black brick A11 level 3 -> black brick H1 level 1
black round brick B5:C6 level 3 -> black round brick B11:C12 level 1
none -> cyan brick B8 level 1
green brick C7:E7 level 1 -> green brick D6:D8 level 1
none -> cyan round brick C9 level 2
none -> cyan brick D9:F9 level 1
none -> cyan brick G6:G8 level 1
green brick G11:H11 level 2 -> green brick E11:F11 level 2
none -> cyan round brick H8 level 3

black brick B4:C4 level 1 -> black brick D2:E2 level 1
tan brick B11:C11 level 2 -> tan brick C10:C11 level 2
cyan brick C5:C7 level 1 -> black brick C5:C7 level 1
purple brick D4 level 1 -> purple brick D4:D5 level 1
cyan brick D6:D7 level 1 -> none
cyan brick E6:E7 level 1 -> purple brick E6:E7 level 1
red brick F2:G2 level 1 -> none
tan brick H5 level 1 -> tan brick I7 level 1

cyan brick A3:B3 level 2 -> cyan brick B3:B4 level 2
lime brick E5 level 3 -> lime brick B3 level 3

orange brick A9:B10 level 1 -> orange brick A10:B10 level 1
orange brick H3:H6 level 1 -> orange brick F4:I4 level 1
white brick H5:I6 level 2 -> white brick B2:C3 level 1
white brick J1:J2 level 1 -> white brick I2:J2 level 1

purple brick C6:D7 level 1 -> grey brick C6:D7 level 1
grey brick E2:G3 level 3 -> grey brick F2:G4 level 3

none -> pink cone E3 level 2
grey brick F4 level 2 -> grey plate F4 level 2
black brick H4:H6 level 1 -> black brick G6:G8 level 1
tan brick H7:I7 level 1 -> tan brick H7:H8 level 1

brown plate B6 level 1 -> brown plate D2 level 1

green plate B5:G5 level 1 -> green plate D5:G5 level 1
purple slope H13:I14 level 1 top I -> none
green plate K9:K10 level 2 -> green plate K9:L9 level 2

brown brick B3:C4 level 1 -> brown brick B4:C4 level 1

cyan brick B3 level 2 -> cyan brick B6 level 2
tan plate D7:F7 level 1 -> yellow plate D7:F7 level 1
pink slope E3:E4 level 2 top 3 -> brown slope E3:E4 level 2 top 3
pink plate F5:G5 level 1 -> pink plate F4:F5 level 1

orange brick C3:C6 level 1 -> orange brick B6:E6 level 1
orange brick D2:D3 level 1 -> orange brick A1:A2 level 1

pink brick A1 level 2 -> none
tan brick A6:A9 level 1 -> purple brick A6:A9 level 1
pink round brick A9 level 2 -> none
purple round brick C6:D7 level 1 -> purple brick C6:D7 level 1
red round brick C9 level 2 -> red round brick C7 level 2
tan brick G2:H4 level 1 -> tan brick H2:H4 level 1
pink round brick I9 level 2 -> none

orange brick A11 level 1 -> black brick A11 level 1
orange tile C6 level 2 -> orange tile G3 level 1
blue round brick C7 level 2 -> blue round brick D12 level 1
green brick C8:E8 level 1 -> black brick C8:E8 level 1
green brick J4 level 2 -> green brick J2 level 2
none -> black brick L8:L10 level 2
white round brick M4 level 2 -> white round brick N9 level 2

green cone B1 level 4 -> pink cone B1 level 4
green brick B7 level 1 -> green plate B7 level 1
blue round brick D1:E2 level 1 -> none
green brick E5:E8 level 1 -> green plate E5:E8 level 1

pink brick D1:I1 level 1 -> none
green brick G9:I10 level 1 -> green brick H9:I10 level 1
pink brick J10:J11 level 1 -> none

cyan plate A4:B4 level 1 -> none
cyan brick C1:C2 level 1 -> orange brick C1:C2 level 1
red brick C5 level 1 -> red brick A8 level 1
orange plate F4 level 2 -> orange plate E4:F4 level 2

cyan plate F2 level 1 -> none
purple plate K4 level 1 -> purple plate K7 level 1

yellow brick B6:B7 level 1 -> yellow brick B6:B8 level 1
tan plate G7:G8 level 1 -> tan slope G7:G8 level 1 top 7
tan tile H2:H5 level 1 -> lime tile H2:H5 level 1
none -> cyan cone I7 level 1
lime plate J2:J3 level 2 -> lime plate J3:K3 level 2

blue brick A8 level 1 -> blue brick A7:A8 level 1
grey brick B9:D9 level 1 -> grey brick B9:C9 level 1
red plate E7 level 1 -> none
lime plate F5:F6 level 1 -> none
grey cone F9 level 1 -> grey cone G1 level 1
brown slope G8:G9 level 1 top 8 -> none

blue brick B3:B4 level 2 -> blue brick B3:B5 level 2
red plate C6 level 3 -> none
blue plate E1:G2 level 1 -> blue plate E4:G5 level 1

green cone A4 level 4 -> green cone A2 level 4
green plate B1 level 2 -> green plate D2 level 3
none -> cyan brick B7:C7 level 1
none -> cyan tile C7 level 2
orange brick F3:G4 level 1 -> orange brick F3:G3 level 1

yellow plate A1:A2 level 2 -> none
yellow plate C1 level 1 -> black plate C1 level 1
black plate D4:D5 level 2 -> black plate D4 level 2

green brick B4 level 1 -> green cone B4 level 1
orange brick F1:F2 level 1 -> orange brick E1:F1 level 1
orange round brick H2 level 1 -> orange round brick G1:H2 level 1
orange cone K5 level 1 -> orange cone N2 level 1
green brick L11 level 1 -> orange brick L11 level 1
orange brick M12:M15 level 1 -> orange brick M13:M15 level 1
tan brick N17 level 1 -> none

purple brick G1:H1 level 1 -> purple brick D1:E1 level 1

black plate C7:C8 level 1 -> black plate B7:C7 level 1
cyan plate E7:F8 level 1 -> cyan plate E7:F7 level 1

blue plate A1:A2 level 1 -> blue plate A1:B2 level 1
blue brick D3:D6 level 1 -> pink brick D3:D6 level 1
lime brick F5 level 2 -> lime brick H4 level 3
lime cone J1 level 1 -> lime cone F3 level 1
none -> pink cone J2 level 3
........
Exercise requirements: If a line in the records contains the word "brown", copy it out.

Your solution:
brown plate B6 level 1 -> brown plate D2 level 1
brown brick B3:C4 level 1 -> brown brick B4:C4 level 1
pink slope E3:E4 level 2 top 3 -> brown slope E3:E4 level 2 top 3
brown slope G8:G9 level 1 top 8 -> none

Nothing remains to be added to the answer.